(Records contained in a dataset)
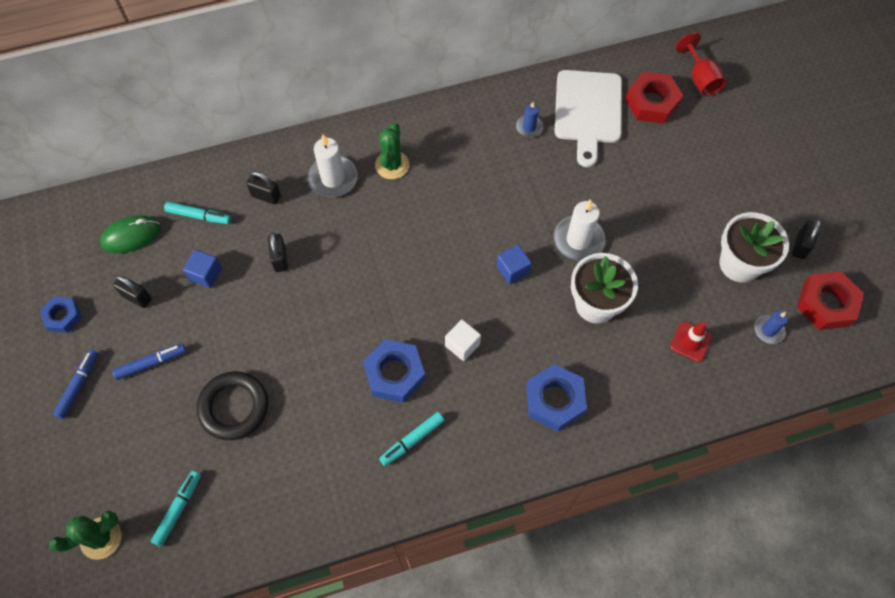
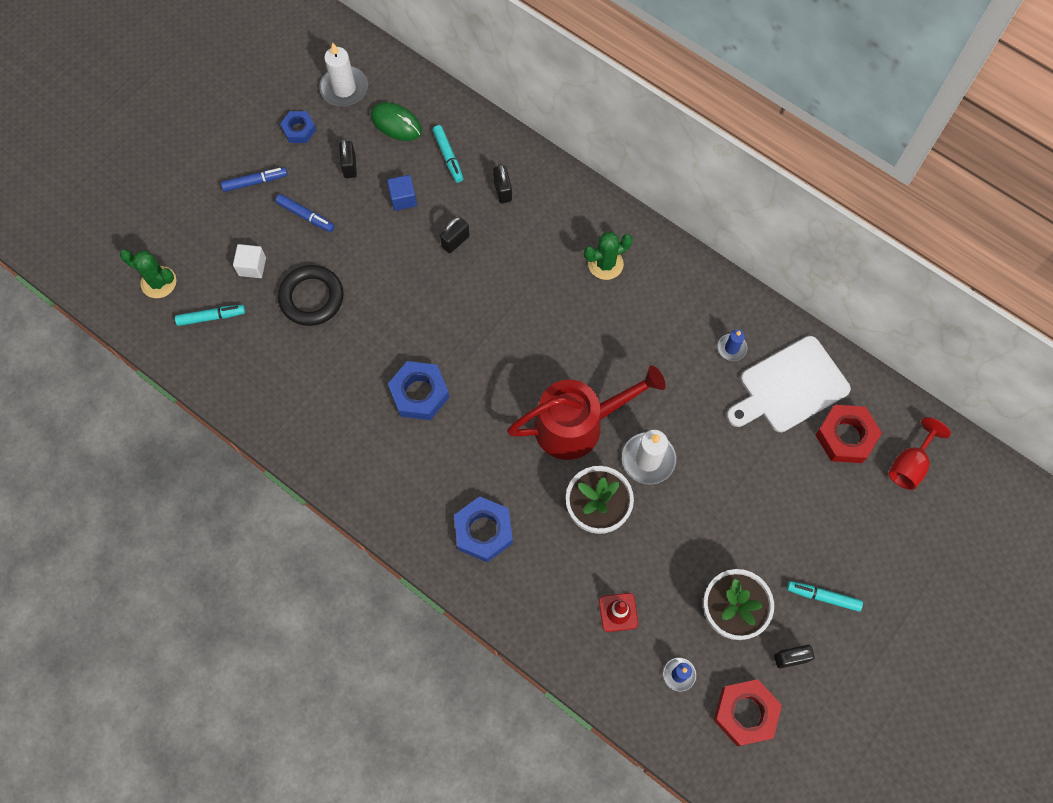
camera: 55 degrees right, 5 degrees up
white candle [307,134,357,197] -> white candle moved to [319,42,368,107]
turquoise marker [379,412,444,466] -> turquoise marker moved to [787,581,863,612]
white cube [445,319,481,361] -> white cube moved to [233,244,266,278]
blue cube [497,245,532,285] -> red watering can [507,366,666,460]

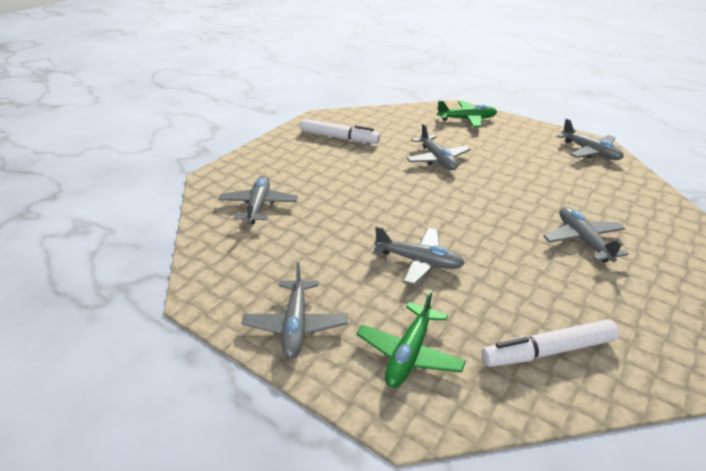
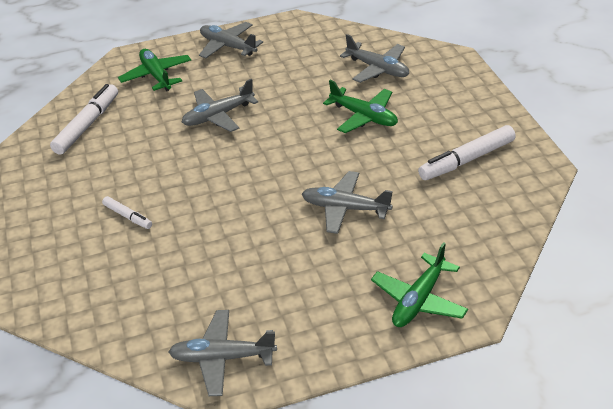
camera: 130 degrees right, 5 degrees up
grey plane [543,207,629,262] -> white marker [102,196,152,229]
none -> green plane [323,80,398,133]

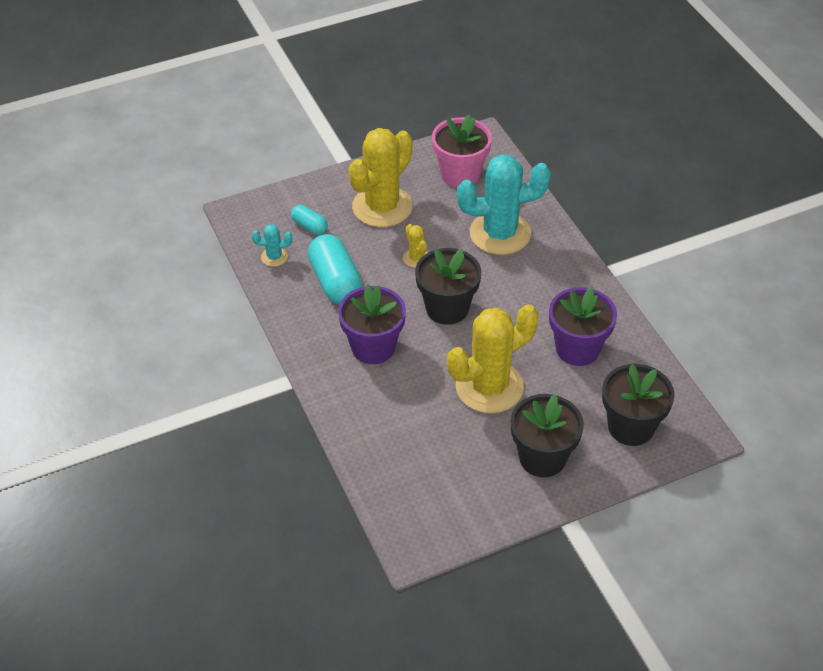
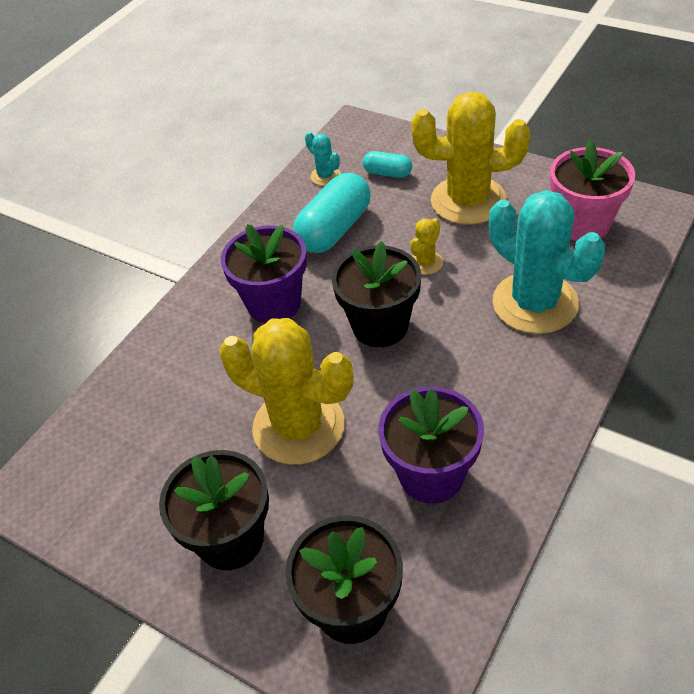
camera: 60 degrees right, 0 degrees up
turquoise capsule [291,205,328,235] -> turquoise capsule turned 75 degrees counterclockwise [363,151,412,178]

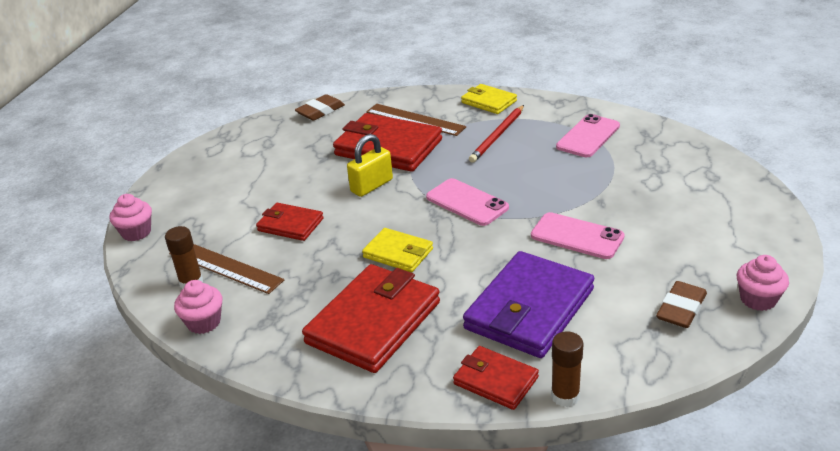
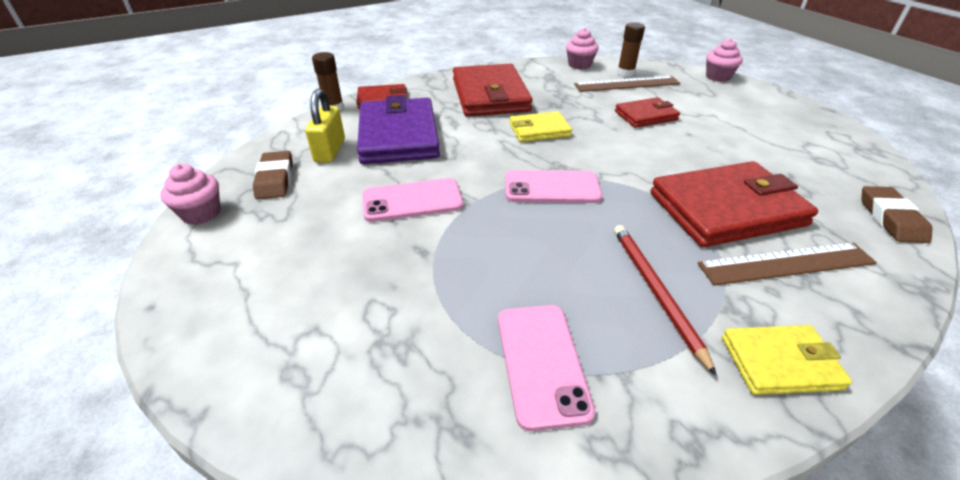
camera: 135 degrees right, 5 degrees up
yellow padlock [347,134,393,197] -> yellow padlock moved to [305,89,345,163]

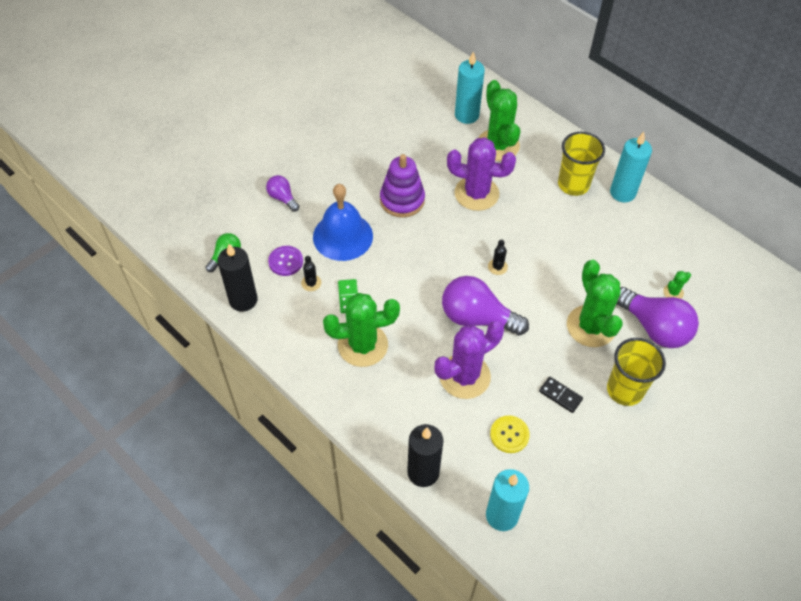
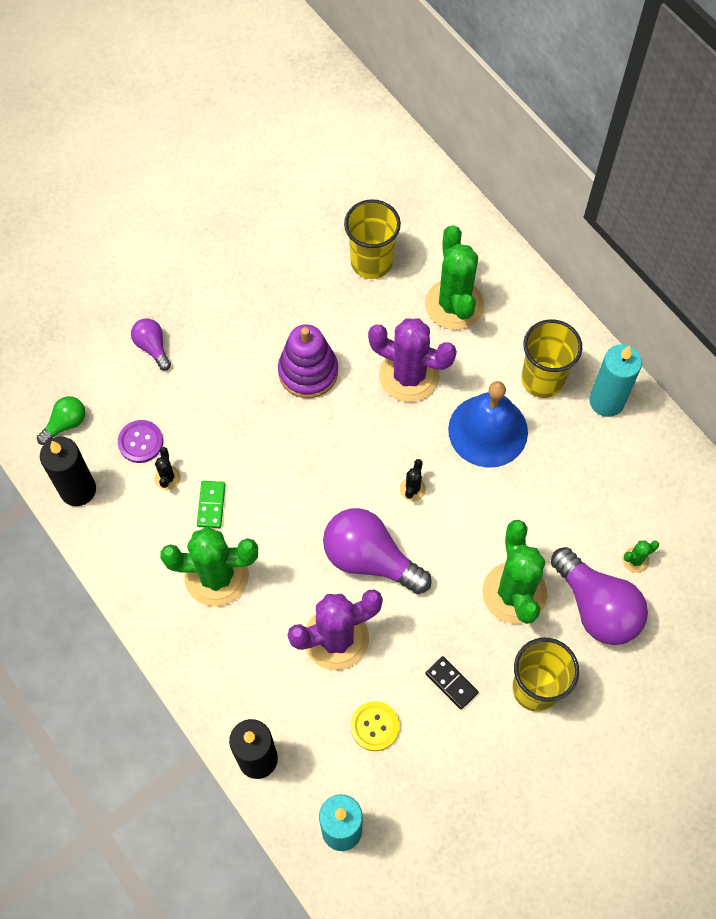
camera: 10 degrees right, 10 degrees up
blue bell [313,184,373,261] -> blue bell moved to [448,381,528,468]
turquoise candle [455,51,485,124] -> none
none -> yellow cup [344,199,401,279]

ASSIGNMENT:
The lines to retype begin with the one containing "yellow padlock [347,134,393,197]" and end with the last line of the records. Reproduce them exactly and omit the pictures.

OUTPUT FOR THIS TASK:
yellow padlock [347,134,393,197] -> yellow padlock moved to [305,89,345,163]

camera: 10 degrees right, 10 degrees up
blue bell [313,184,373,261] -> blue bell moved to [448,381,528,468]
turquoise candle [455,51,485,124] -> none
none -> yellow cup [344,199,401,279]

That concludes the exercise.